'''
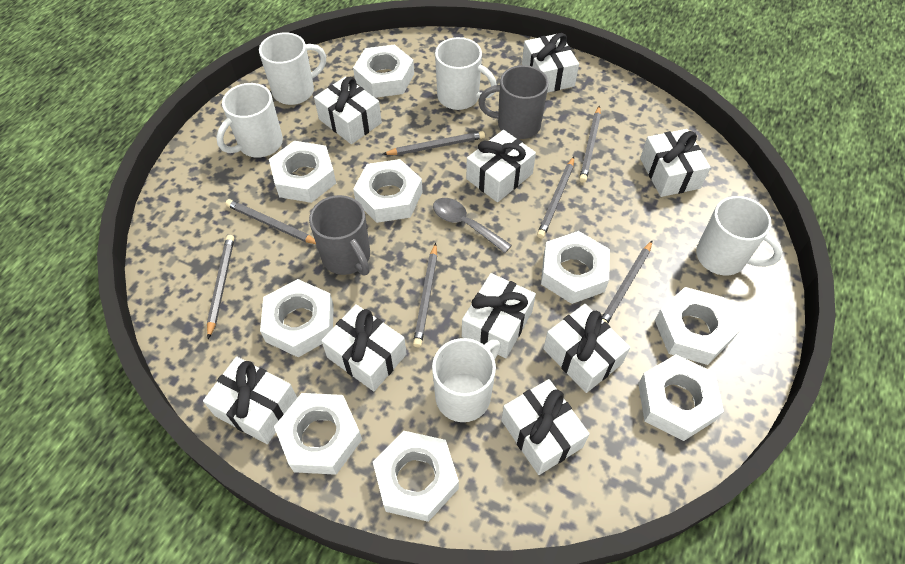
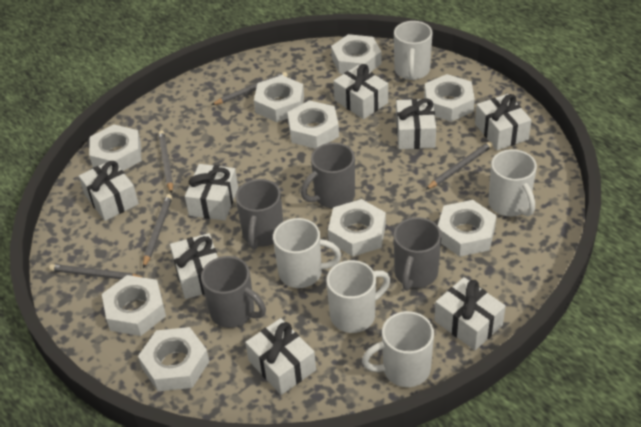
grey mug: 2 -> 4
grey pencil: 7 -> 5
grey spoon: 1 -> 0
white gift: 9 -> 8

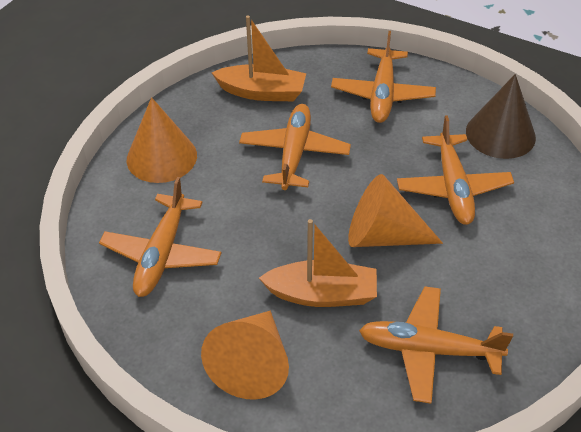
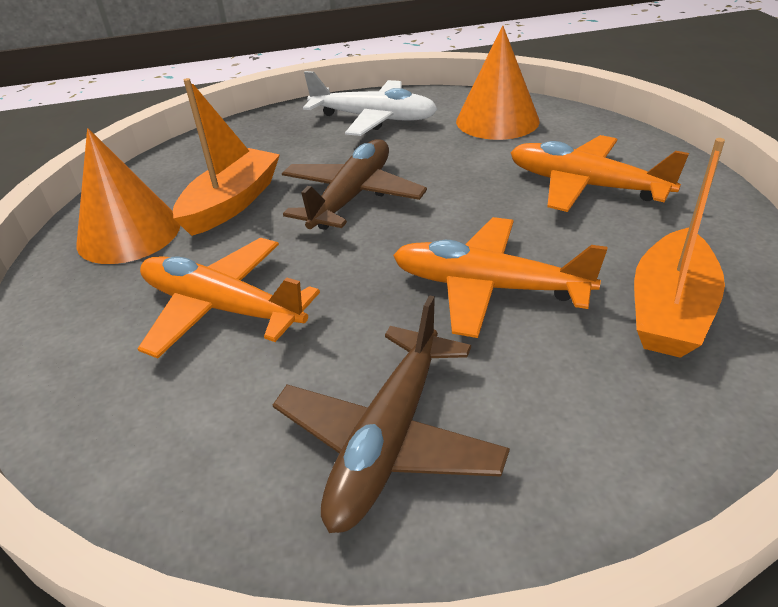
brown cone: 1 -> 0
brown plane: 0 -> 2
orange cone: 3 -> 2
orange plane: 5 -> 3
white plane: 0 -> 1

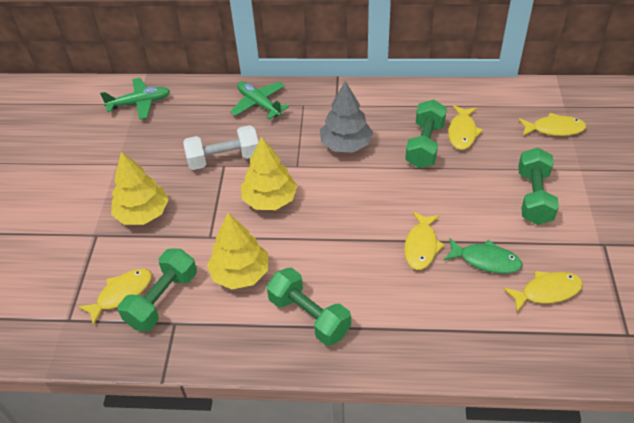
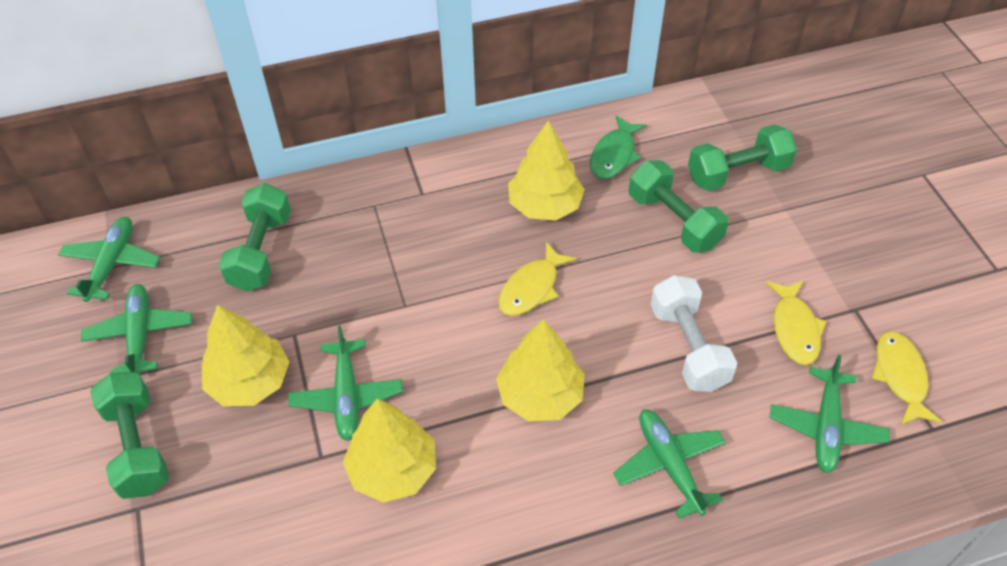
green plane: 2 -> 5
grey tree: 1 -> 0
yellow fish: 5 -> 3
yellow tree: 3 -> 4

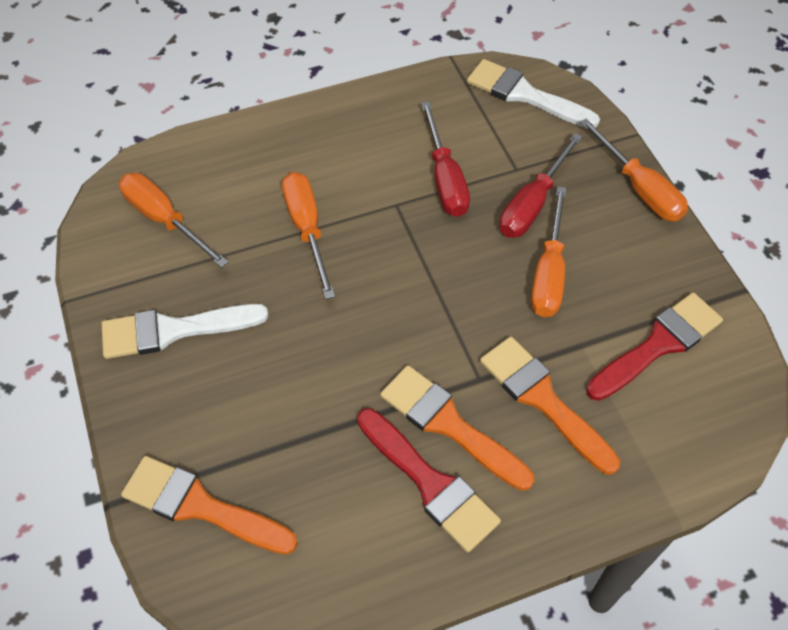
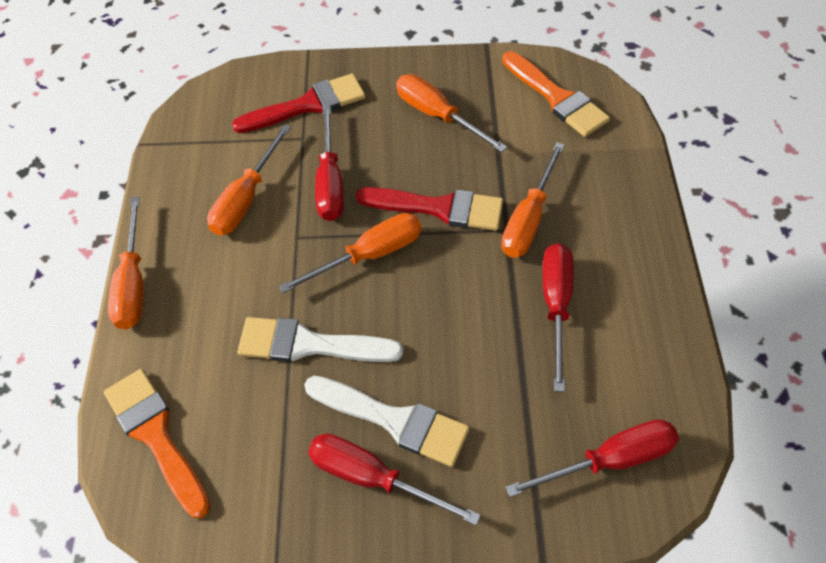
orange brush: 3 -> 2
orange screwdriver: 4 -> 5
red screwdriver: 2 -> 4

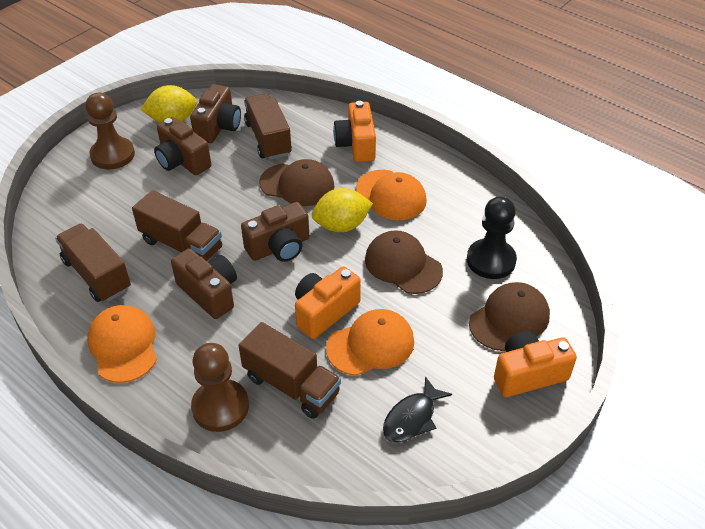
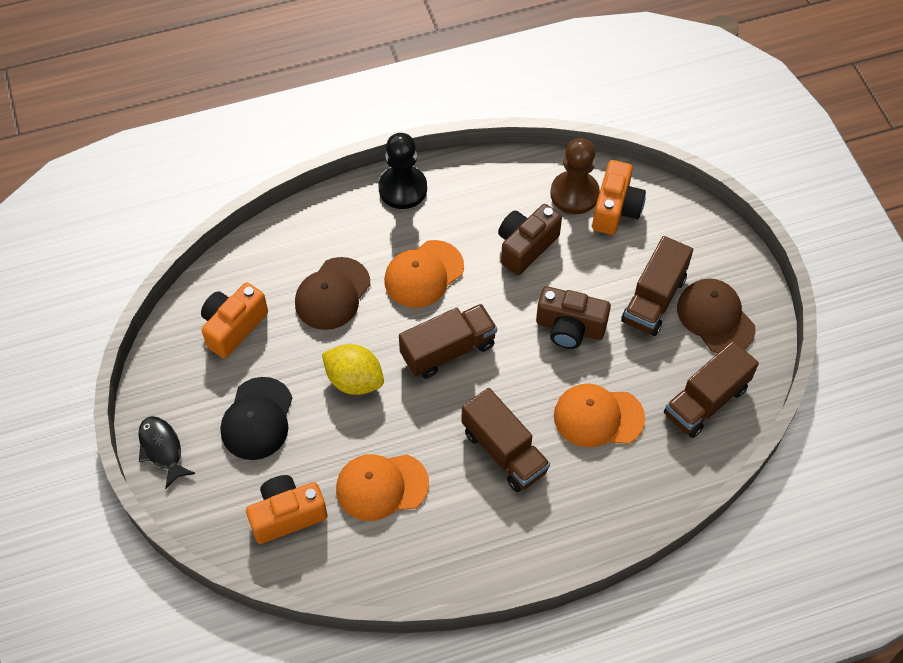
black cap: 0 -> 1
brown camera: 4 -> 2
brown cap: 3 -> 2
brown pawn: 2 -> 1
yellow lemon: 2 -> 1

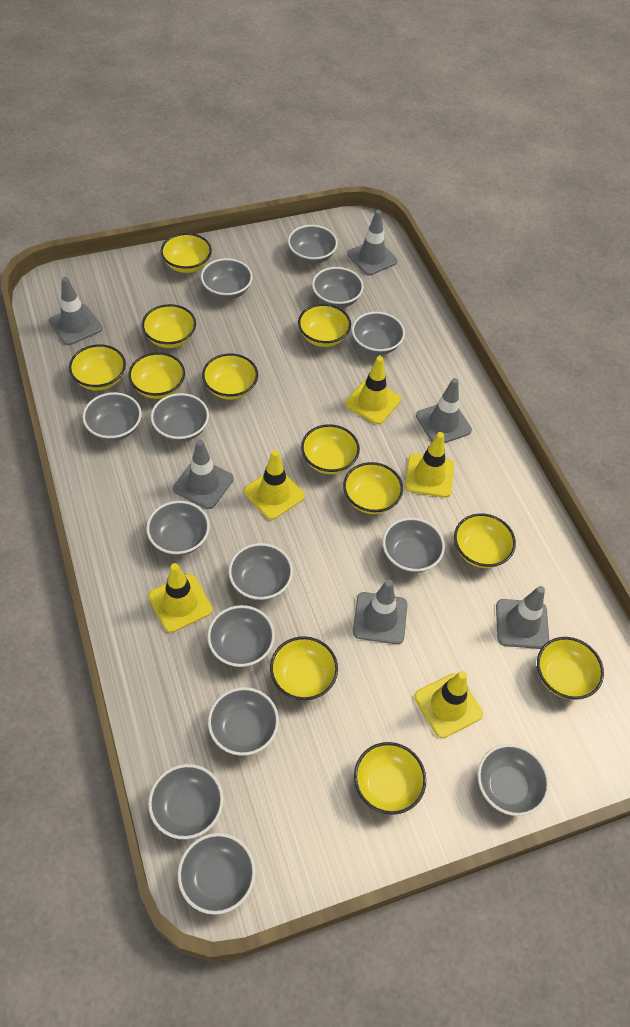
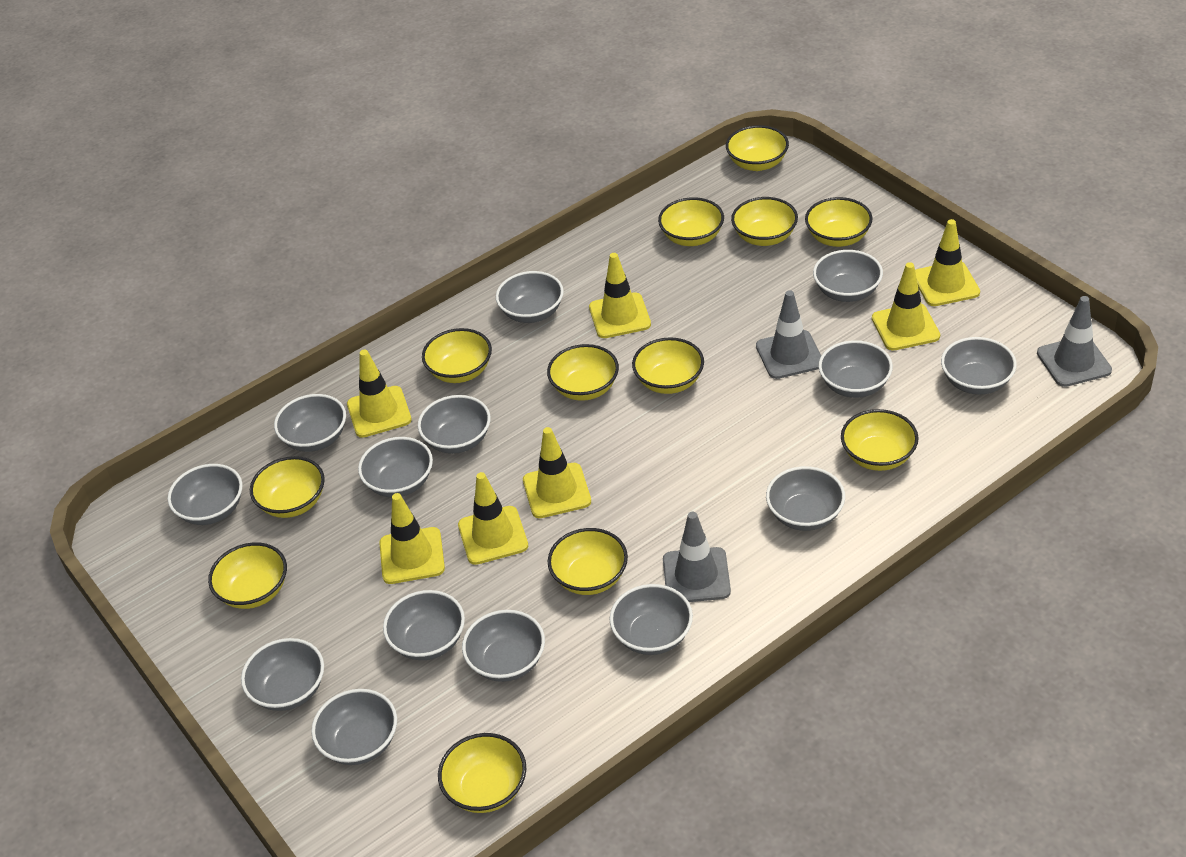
grey traffic cone: 6 -> 3
yellow traffic cone: 5 -> 7

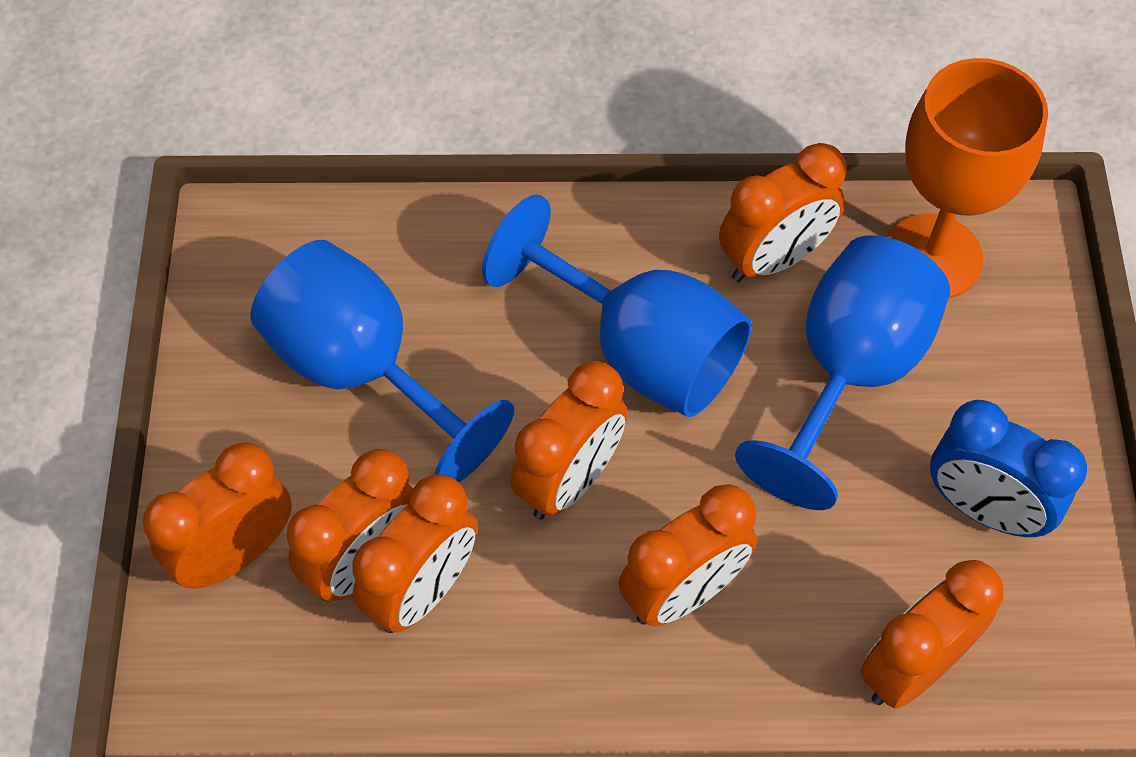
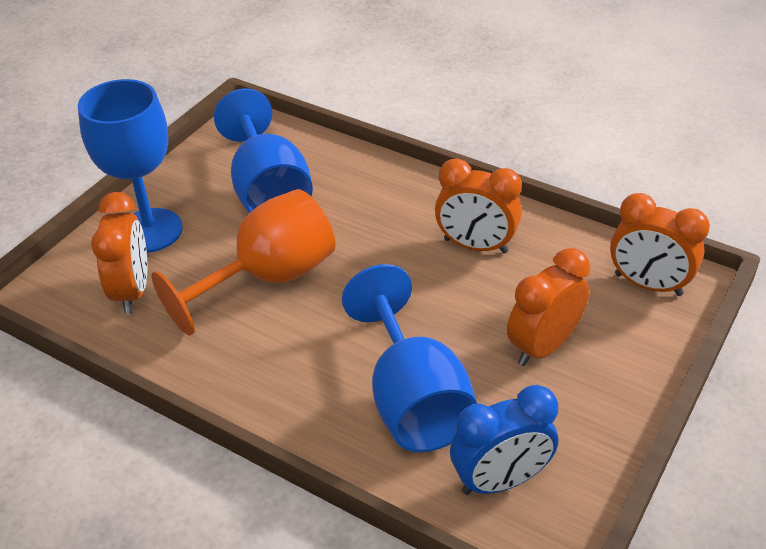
orange clock: 7 -> 4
'''
◆ ABOUT THIS TASK: Write out the lines of the listing from the one that holds "grey tree: 1 -> 0" to the very last line, both included, exactly as they appear and without any pictures.

◆ COMPLETED TASK:
grey tree: 1 -> 0
yellow fish: 5 -> 3
yellow tree: 3 -> 4

orange brush: 3 -> 2
orange screwdriver: 4 -> 5
red screwdriver: 2 -> 4

black cap: 0 -> 1
brown camera: 4 -> 2
brown cap: 3 -> 2
brown pawn: 2 -> 1
yellow lemon: 2 -> 1

grey traffic cone: 6 -> 3
yellow traffic cone: 5 -> 7

orange clock: 7 -> 4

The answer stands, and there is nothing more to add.